■ **Task to carry out**:
Print every record below exactly as it stands, but leave out the pictures.

* * *

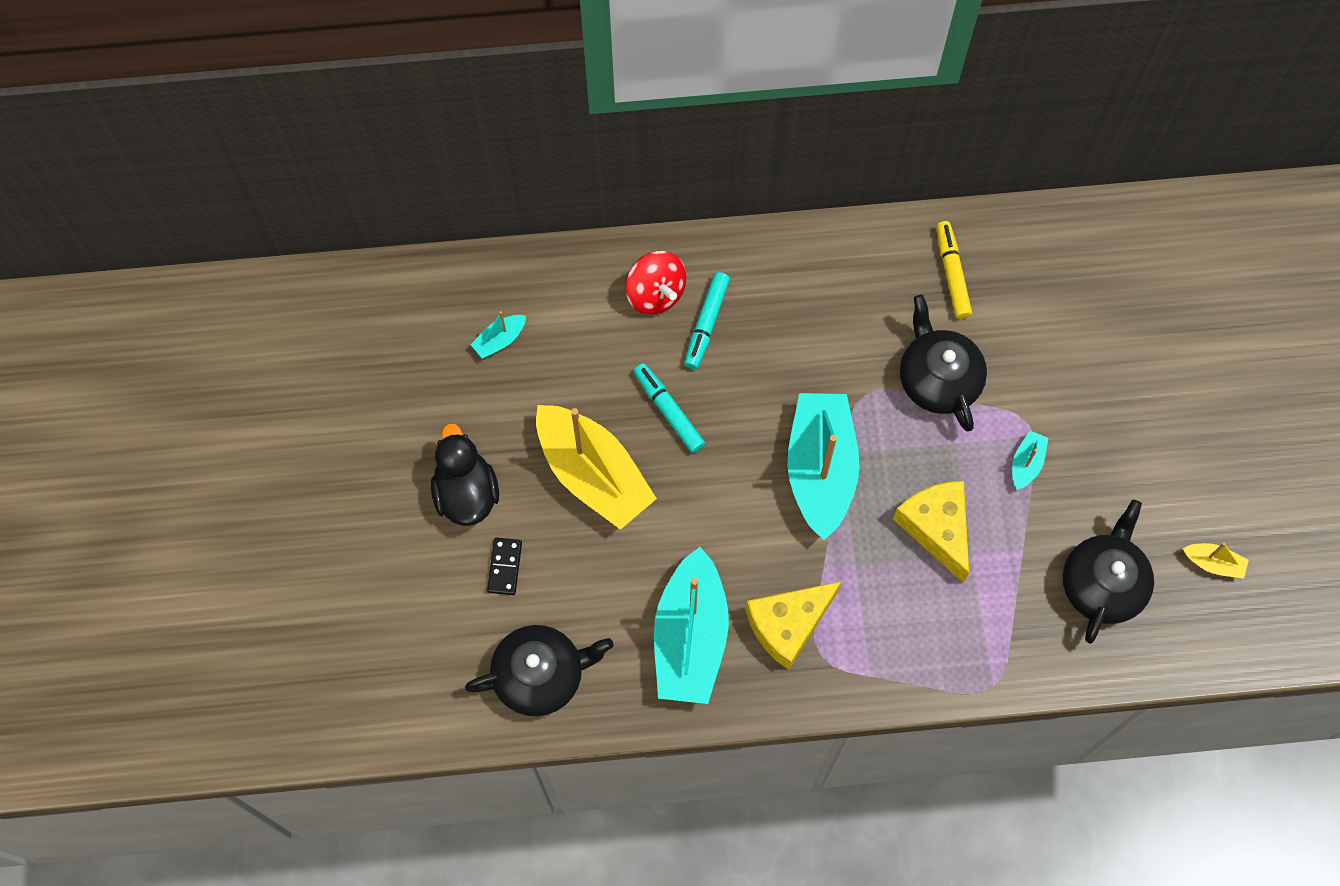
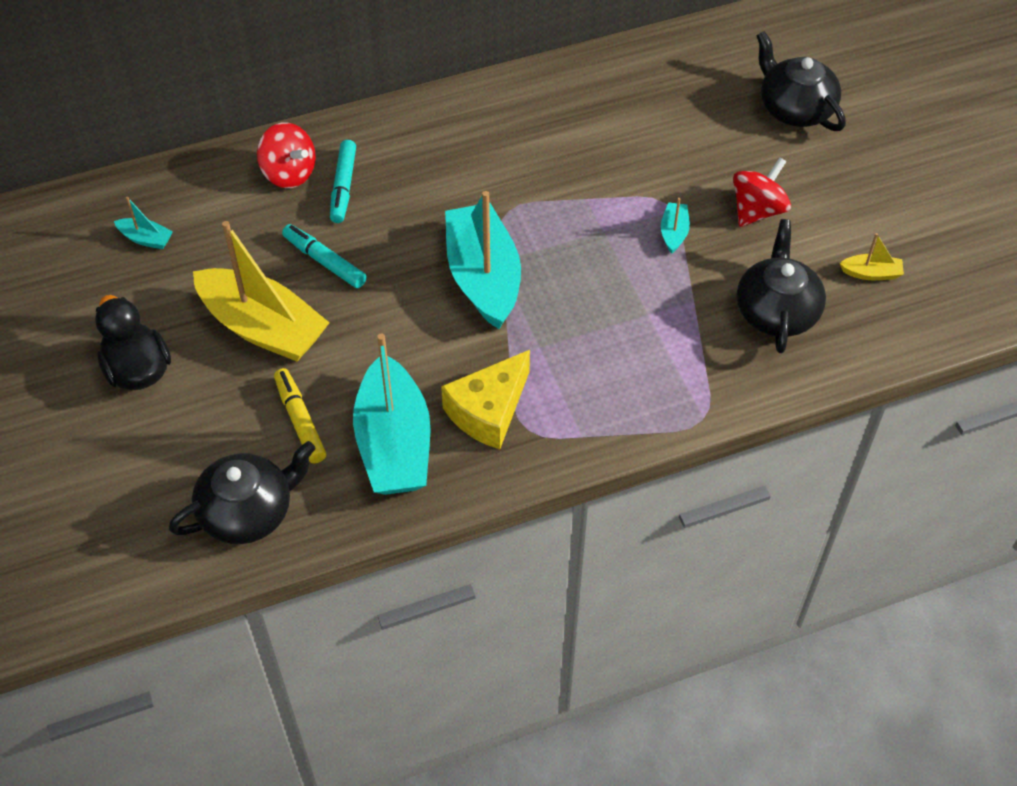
camera: 15 degrees left, 15 degrees down
(500, 340) = (146, 239): turquoise boat -> turquoise boat turned 105 degrees counterclockwise
(505, 567) = (190, 424): black domino -> none
(936, 528) = (607, 301): yellow cheese -> none
(938, 379) = (572, 185): black teapot -> black teapot (795, 108)
(952, 273) = (559, 106): yellow marker -> yellow marker (300, 420)
(1120, 457) = (757, 210): none -> red spinning top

* * *

■ **Solved problem**:
camera: 15 degrees left, 15 degrees down
(500, 340) = (146, 239): turquoise boat -> turquoise boat turned 105 degrees counterclockwise
(505, 567) = (190, 424): black domino -> none
(936, 528) = (607, 301): yellow cheese -> none
(938, 379) = (572, 185): black teapot -> black teapot (795, 108)
(952, 273) = (559, 106): yellow marker -> yellow marker (300, 420)
(1120, 457) = (757, 210): none -> red spinning top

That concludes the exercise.